# TASK GOAL
Please repeat the listing exactly, starting at its first line and stopping after the line that contains "none -> red pear [261,232,309,291]".

** Opening RECORD SET block **

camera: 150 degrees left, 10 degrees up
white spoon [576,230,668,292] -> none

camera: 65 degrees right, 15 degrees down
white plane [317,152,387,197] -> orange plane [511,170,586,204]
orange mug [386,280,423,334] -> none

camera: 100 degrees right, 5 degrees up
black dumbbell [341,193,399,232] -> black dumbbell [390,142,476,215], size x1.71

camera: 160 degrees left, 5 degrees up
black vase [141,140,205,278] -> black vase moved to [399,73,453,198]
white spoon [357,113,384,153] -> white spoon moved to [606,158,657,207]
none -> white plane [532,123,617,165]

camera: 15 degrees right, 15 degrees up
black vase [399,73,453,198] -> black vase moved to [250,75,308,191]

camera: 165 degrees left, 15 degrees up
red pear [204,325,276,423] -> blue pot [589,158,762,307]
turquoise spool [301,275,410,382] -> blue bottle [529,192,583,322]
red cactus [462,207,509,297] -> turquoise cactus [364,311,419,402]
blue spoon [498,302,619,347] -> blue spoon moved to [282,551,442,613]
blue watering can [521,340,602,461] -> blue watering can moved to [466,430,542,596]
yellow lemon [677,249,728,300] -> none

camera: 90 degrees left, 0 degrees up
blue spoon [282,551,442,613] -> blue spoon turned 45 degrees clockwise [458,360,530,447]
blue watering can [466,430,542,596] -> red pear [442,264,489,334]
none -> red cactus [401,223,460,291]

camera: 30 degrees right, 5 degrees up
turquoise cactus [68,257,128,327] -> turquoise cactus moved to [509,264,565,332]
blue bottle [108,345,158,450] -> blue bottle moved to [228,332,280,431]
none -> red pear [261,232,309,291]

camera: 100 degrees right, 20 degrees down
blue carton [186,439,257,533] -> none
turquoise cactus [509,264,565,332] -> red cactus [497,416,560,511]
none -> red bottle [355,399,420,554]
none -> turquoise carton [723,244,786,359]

** Closing RECORD SET block **

# RESULT
camera: 150 degrees left, 10 degrees up
white spoon [576,230,668,292] -> none

camera: 65 degrees right, 15 degrees down
white plane [317,152,387,197] -> orange plane [511,170,586,204]
orange mug [386,280,423,334] -> none

camera: 100 degrees right, 5 degrees up
black dumbbell [341,193,399,232] -> black dumbbell [390,142,476,215], size x1.71

camera: 160 degrees left, 5 degrees up
black vase [141,140,205,278] -> black vase moved to [399,73,453,198]
white spoon [357,113,384,153] -> white spoon moved to [606,158,657,207]
none -> white plane [532,123,617,165]

camera: 15 degrees right, 15 degrees up
black vase [399,73,453,198] -> black vase moved to [250,75,308,191]

camera: 165 degrees left, 15 degrees up
red pear [204,325,276,423] -> blue pot [589,158,762,307]
turquoise spool [301,275,410,382] -> blue bottle [529,192,583,322]
red cactus [462,207,509,297] -> turquoise cactus [364,311,419,402]
blue spoon [498,302,619,347] -> blue spoon moved to [282,551,442,613]
blue watering can [521,340,602,461] -> blue watering can moved to [466,430,542,596]
yellow lemon [677,249,728,300] -> none

camera: 90 degrees left, 0 degrees up
blue spoon [282,551,442,613] -> blue spoon turned 45 degrees clockwise [458,360,530,447]
blue watering can [466,430,542,596] -> red pear [442,264,489,334]
none -> red cactus [401,223,460,291]

camera: 30 degrees right, 5 degrees up
turquoise cactus [68,257,128,327] -> turquoise cactus moved to [509,264,565,332]
blue bottle [108,345,158,450] -> blue bottle moved to [228,332,280,431]
none -> red pear [261,232,309,291]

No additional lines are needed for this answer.